◆ Your assignment ◆
Everything from the line containing "(92, 88) = (227, 241): brown" through the last line of the material below is to be copied exactly, ends included.

◆ Data to examine ◆

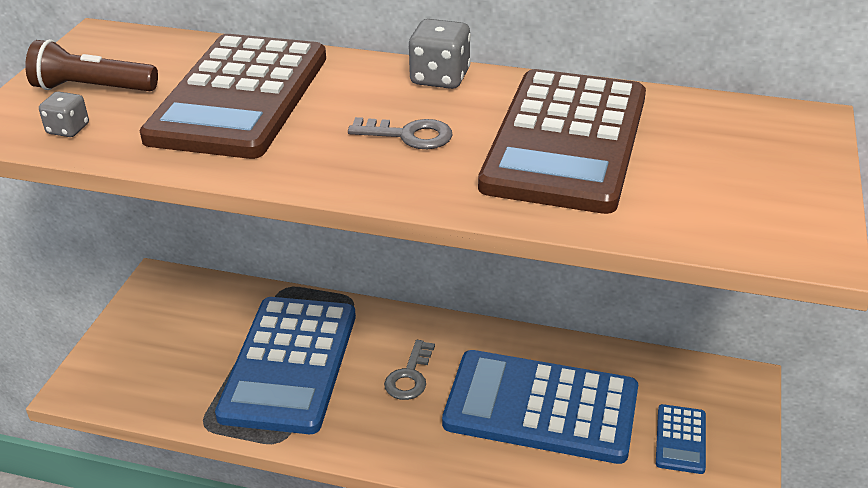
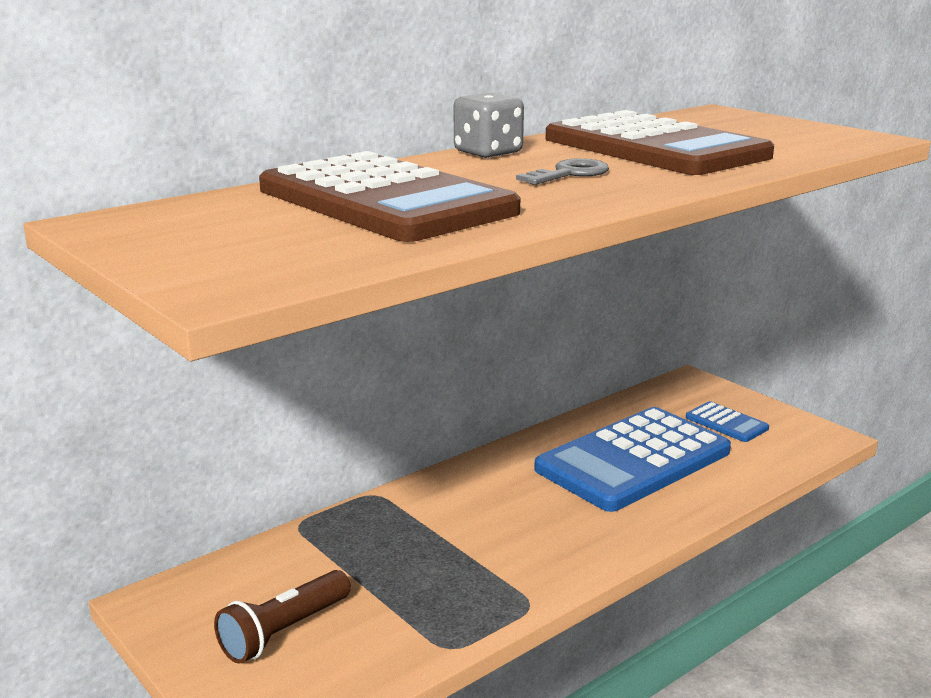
camera: 55 degrees left, 15 degrees down
(68, 129) = (304, 262): grey dice -> none
(92, 88) = (227, 241): brown flashlight -> brown flashlight (284, 631)
(289, 364) = (423, 561): blue calculator -> none
(409, 376) = (523, 503): grey key -> none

◆ Result below ◆
(92, 88) = (227, 241): brown flashlight -> brown flashlight (284, 631)
(289, 364) = (423, 561): blue calculator -> none
(409, 376) = (523, 503): grey key -> none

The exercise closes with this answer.